GIVEN INFORMATION:
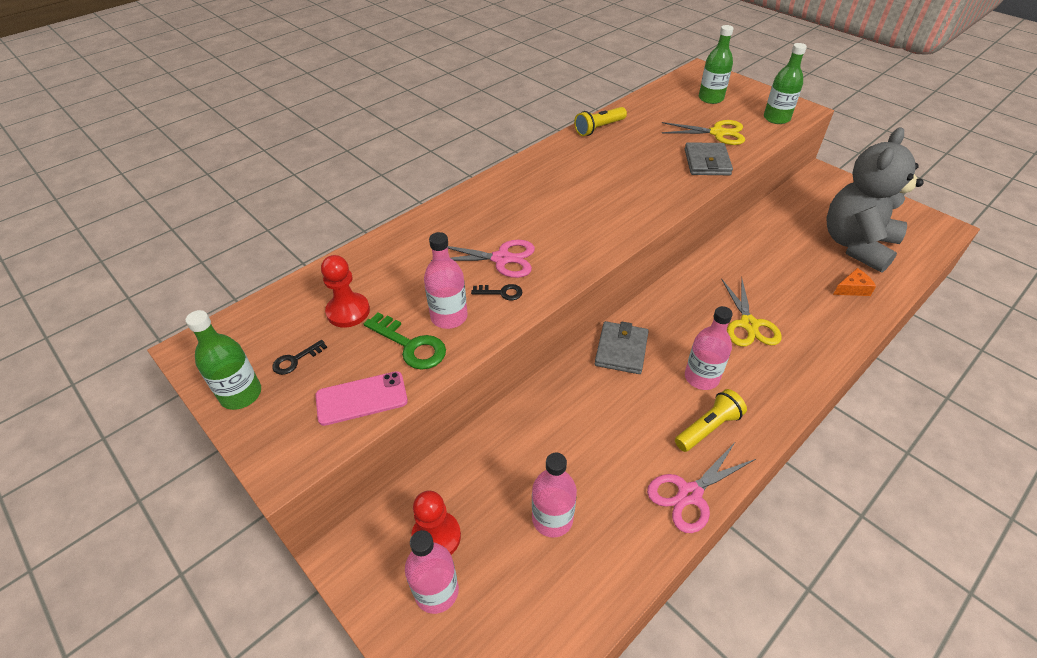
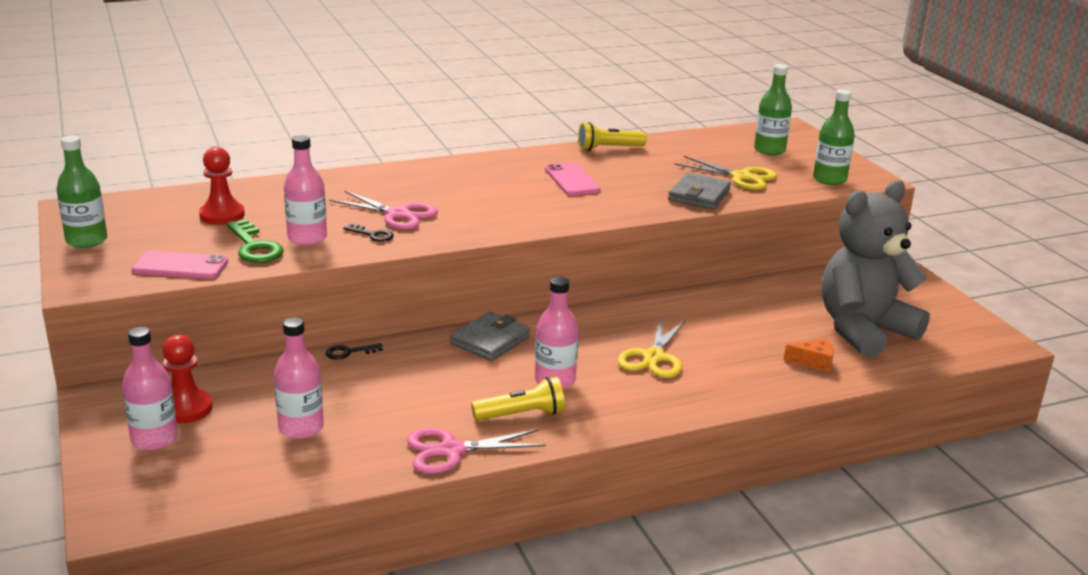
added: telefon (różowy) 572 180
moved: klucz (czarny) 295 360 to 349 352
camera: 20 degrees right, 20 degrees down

EXERCISE AIM: The lines from the one containing "moved: klucz (czarny) 295 360 to 349 352" through the end of the data are to be copied exactly, the first and last of them included.

THE COMPLETED TASK:
moved: klucz (czarny) 295 360 to 349 352
camera: 20 degrees right, 20 degrees down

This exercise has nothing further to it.